*** Input material ***

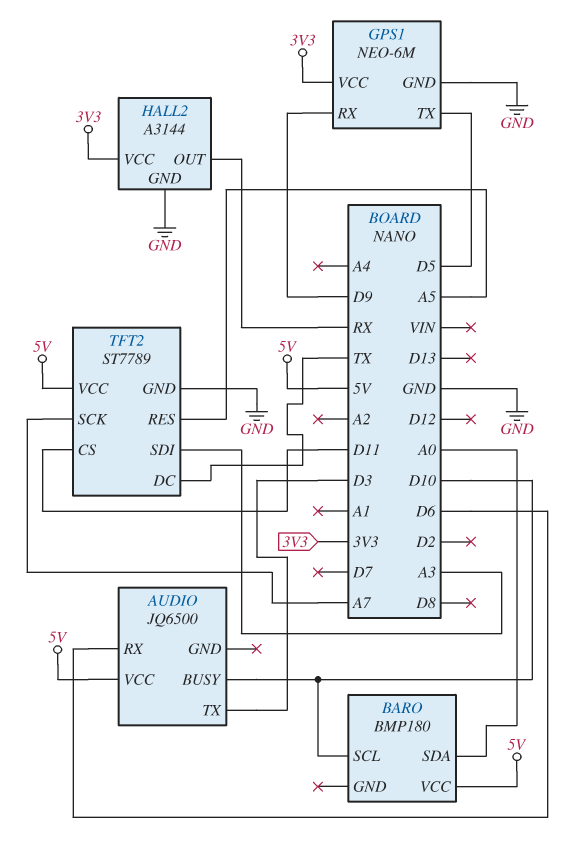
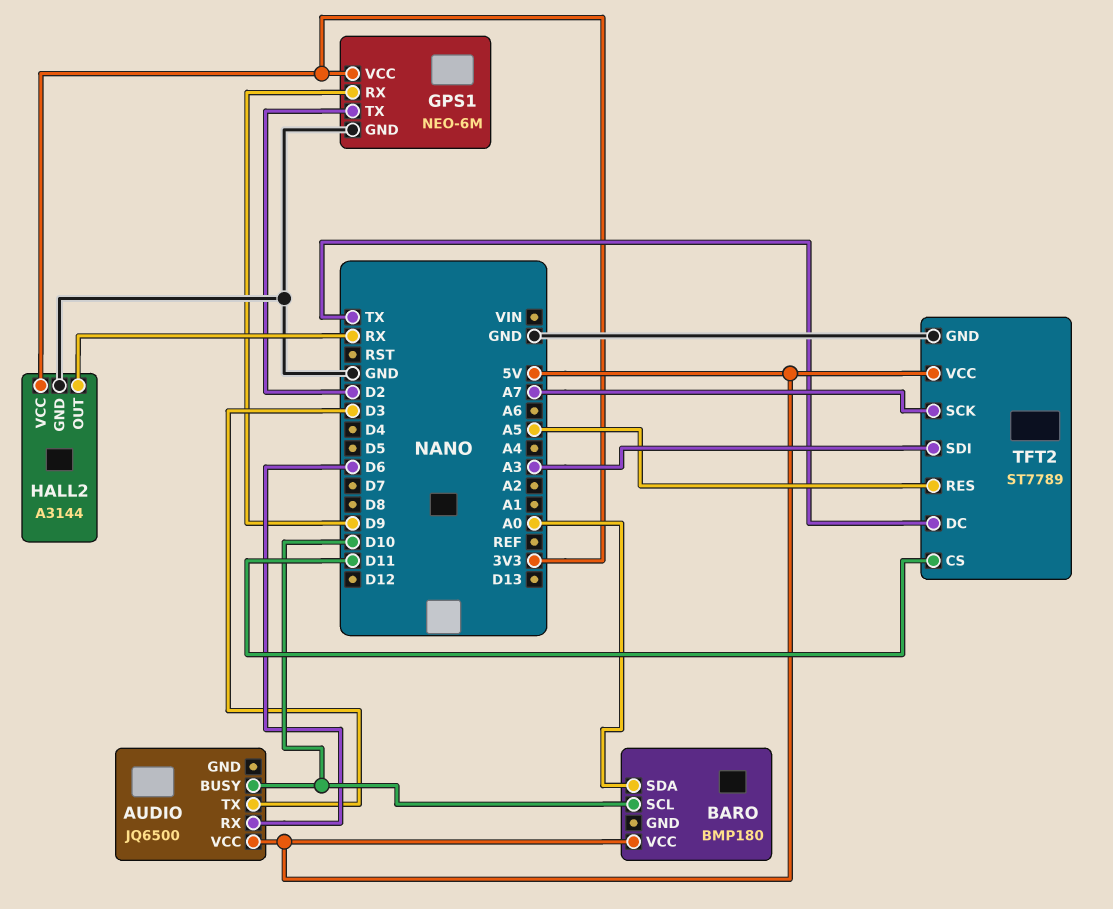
GPS1 pin TX: D5 -> D2

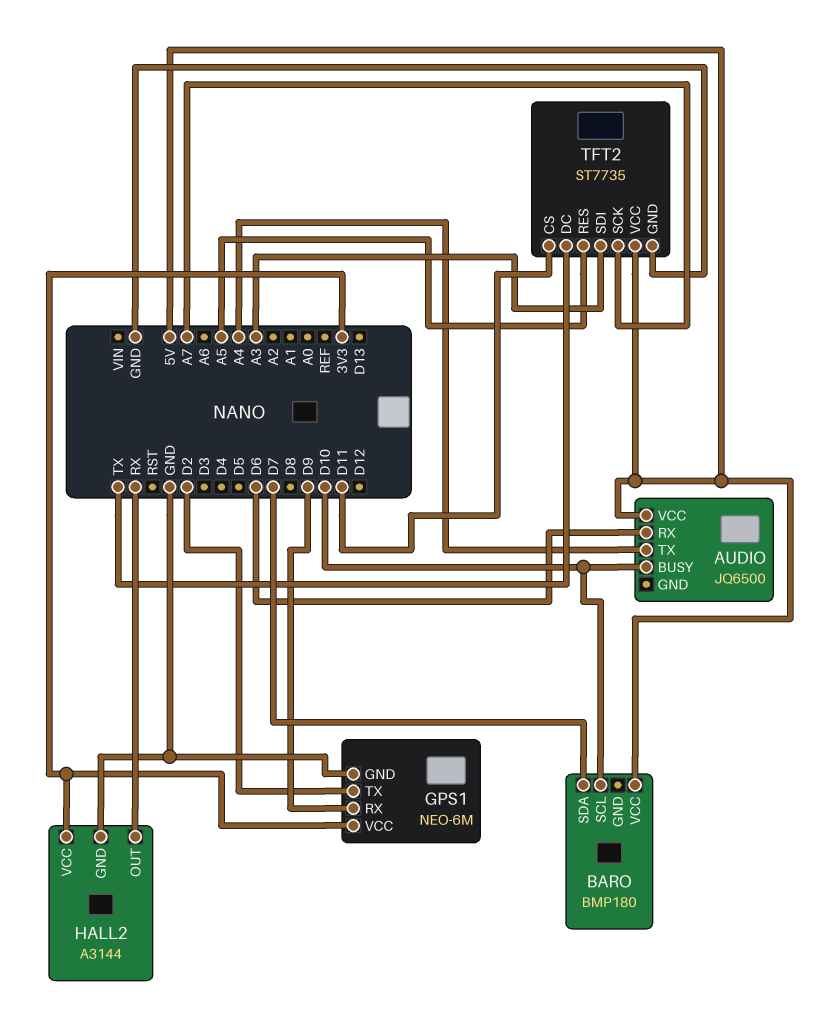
AUDIO pin TX: D3 -> A4
BARO pin SDA: A0 -> D7
TFT2: ST7789 -> ST7735

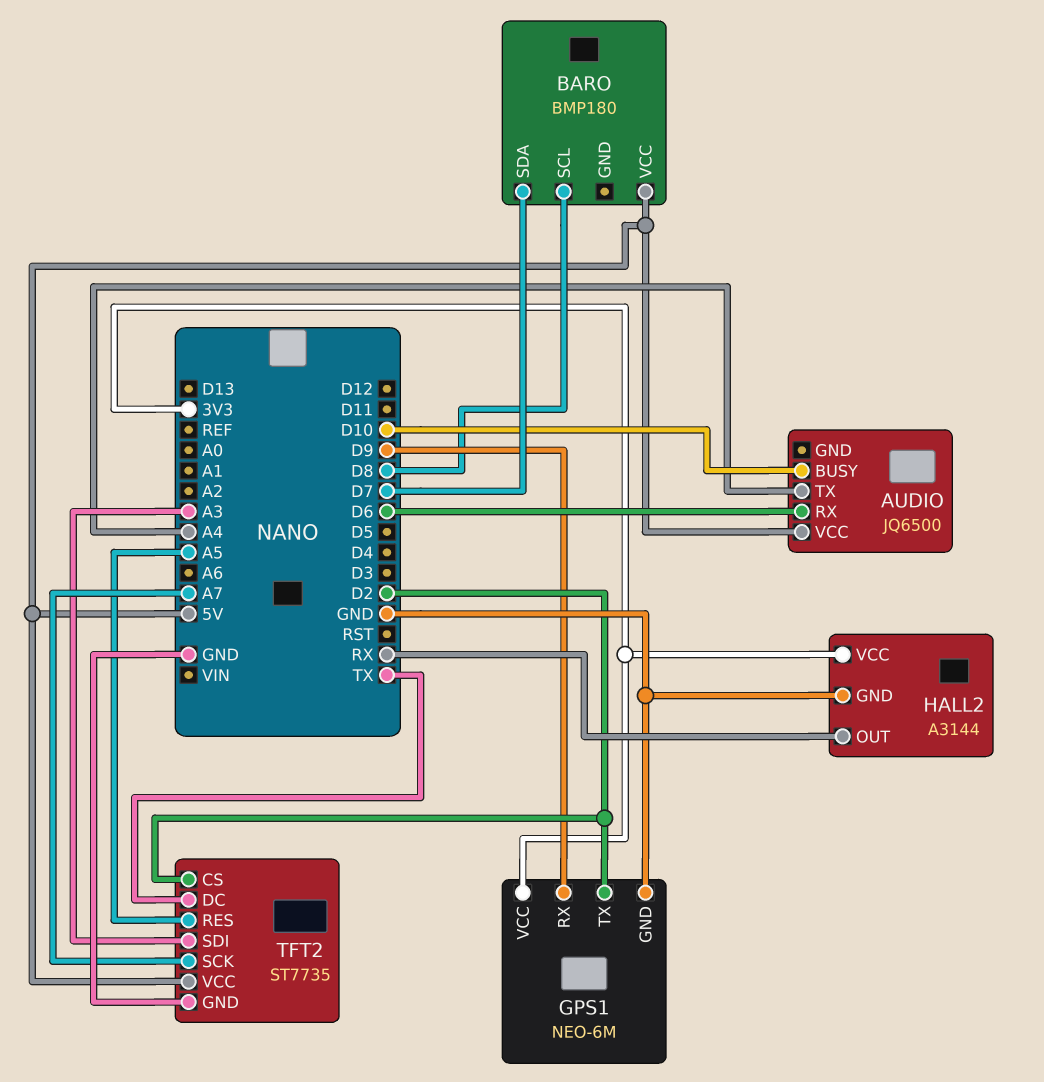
BARO pin SCL: D10 -> D8
TFT2 pin CS: D11 -> D2

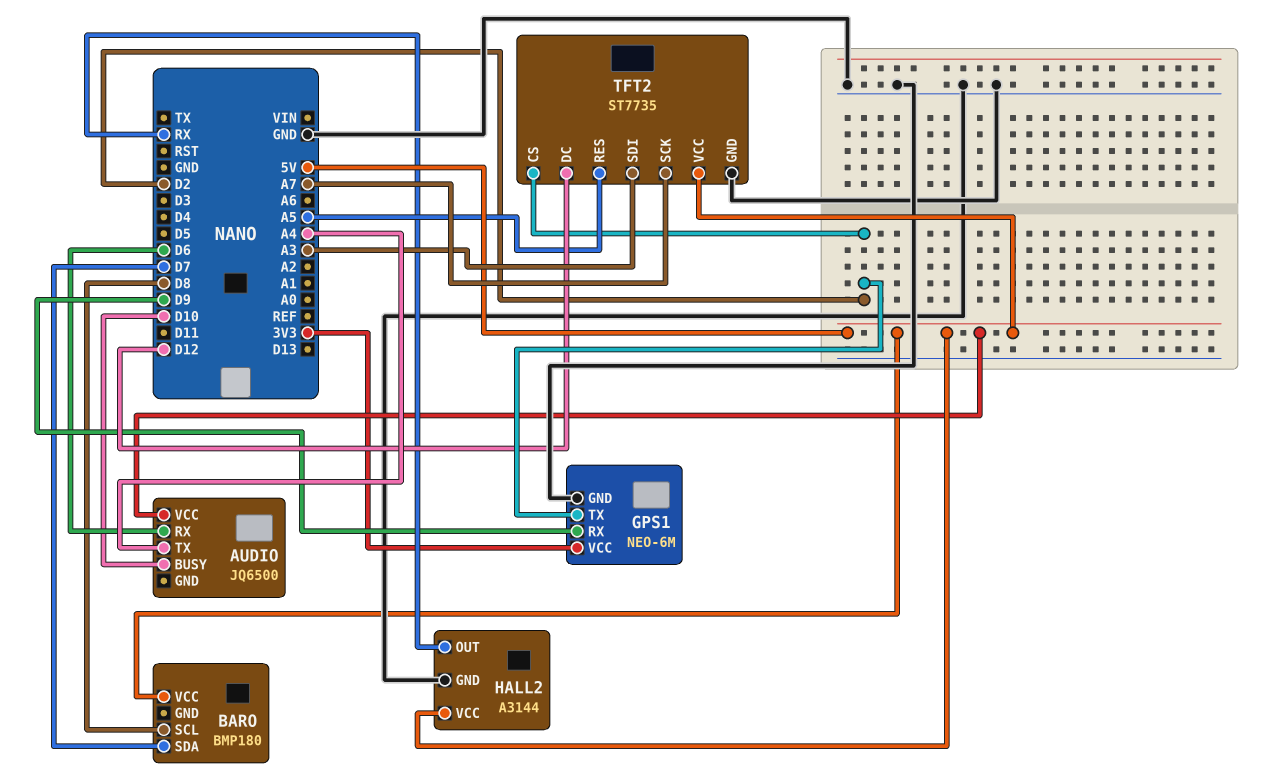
HALL2 pin VCC: 3V3 -> 5V
TFT2 pin DC: TX -> D12

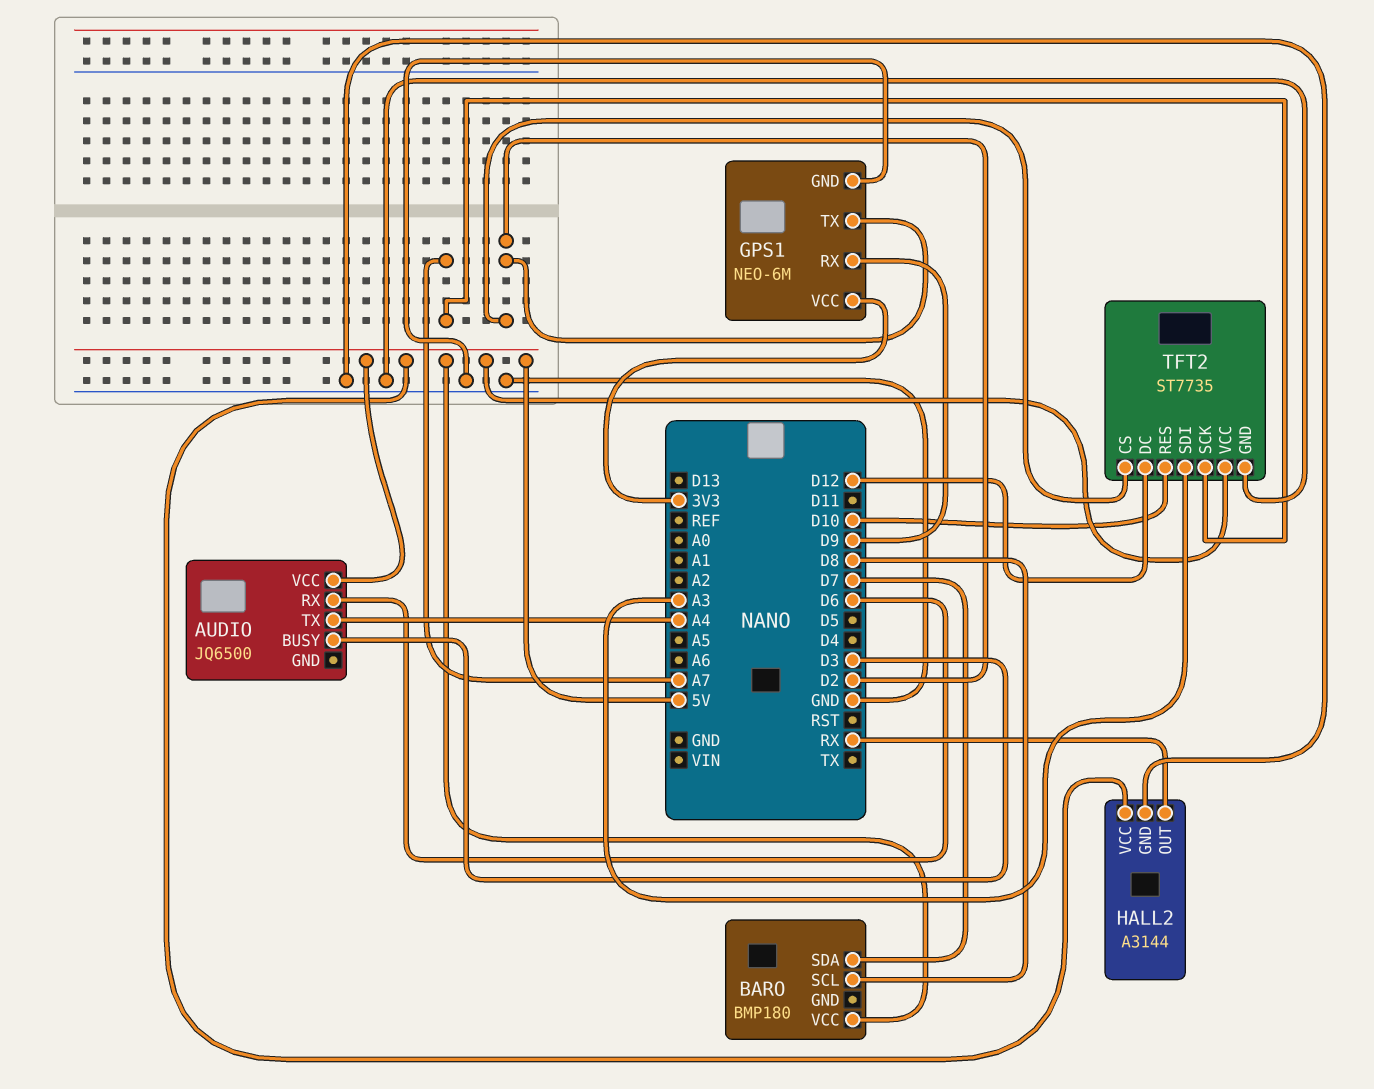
AUDIO pin BUSY: D10 -> D3
TFT2 pin RES: A5 -> D10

*** End of Input material ***

Task objective
Transcribe the records above exactly, leaving out every picture.

Answer box
GPS1 pin TX: D5 -> D2

AUDIO pin TX: D3 -> A4
BARO pin SDA: A0 -> D7
TFT2: ST7789 -> ST7735

BARO pin SCL: D10 -> D8
TFT2 pin CS: D11 -> D2

HALL2 pin VCC: 3V3 -> 5V
TFT2 pin DC: TX -> D12

AUDIO pin BUSY: D10 -> D3
TFT2 pin RES: A5 -> D10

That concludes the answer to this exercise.